» **WORK ORDER**:
Across the listing below, how many lines have the word "from" in them? Provide only the number.
START RECORDS FOR THIS TASK
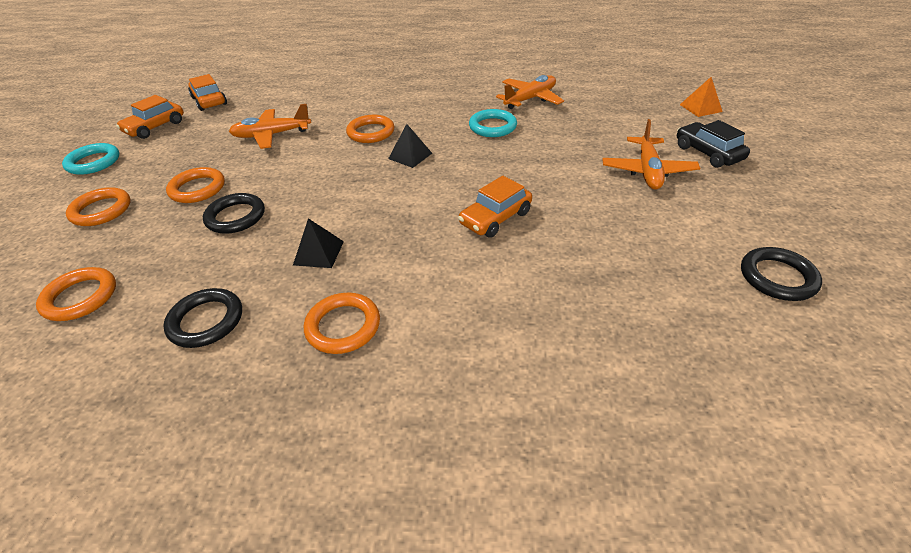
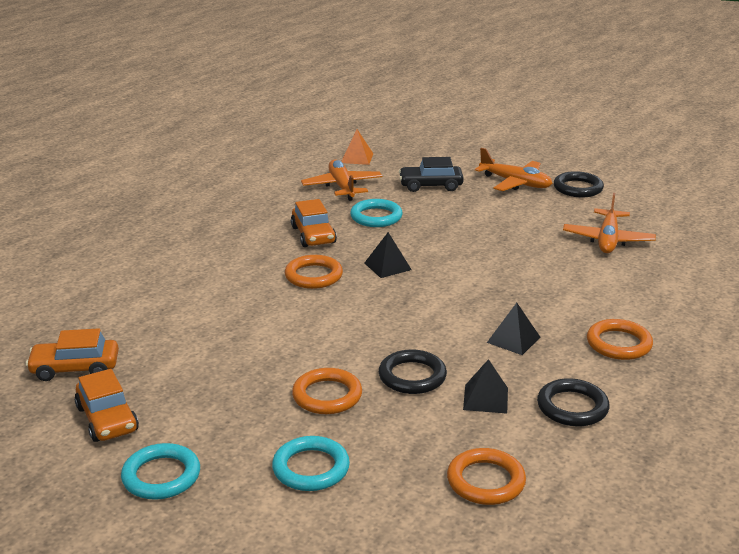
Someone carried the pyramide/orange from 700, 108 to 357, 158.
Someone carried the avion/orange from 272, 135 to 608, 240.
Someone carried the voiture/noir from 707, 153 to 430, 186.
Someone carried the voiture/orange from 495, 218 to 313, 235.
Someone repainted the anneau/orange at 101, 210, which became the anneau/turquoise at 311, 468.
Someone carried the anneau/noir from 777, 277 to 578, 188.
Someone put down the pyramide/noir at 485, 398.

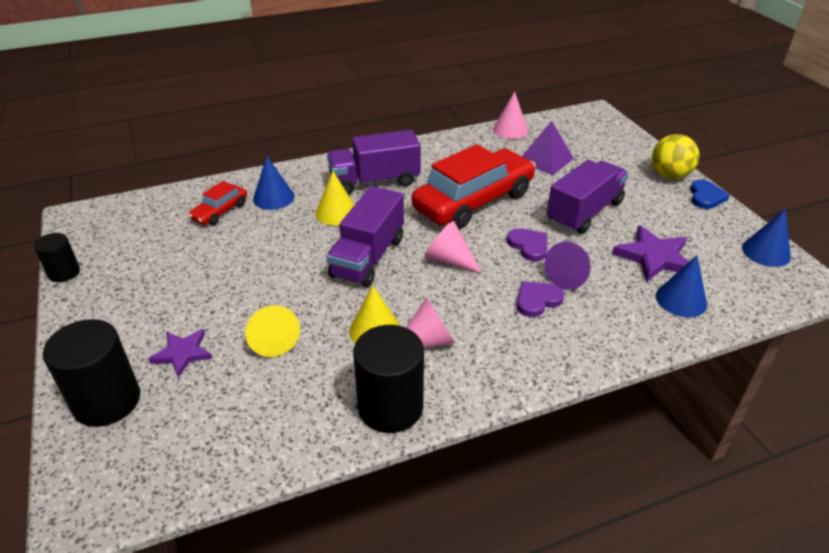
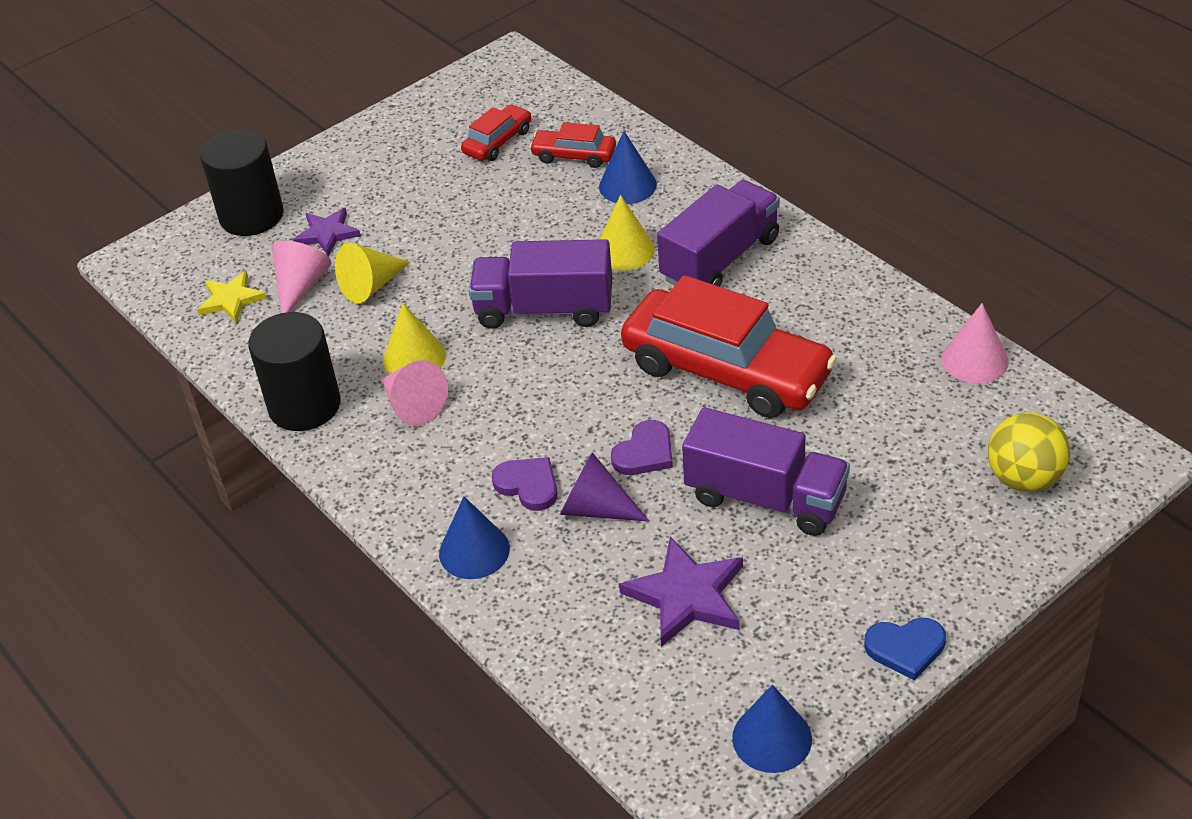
Someone took away the pyramide/violet at 545, 159.
Someone rotated the camion/violet at 374, 181 by 75 degrees clockwise.
Someone carried the balle/jaune from 669, 175 to 1024, 478.
Someone carried the cône/rose from 449, 260 to 301, 286.
Someone took away the cylindre/noir at 64, 272.
Someone carried the cône/bleu from 681, 300 to 474, 551.
Someone put down the voiture/rouge at 498, 142.
Someone put down the étoile/jaune at 231, 299.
END RECORDS FOR THIS TASK
» **TASK RESULT**:
8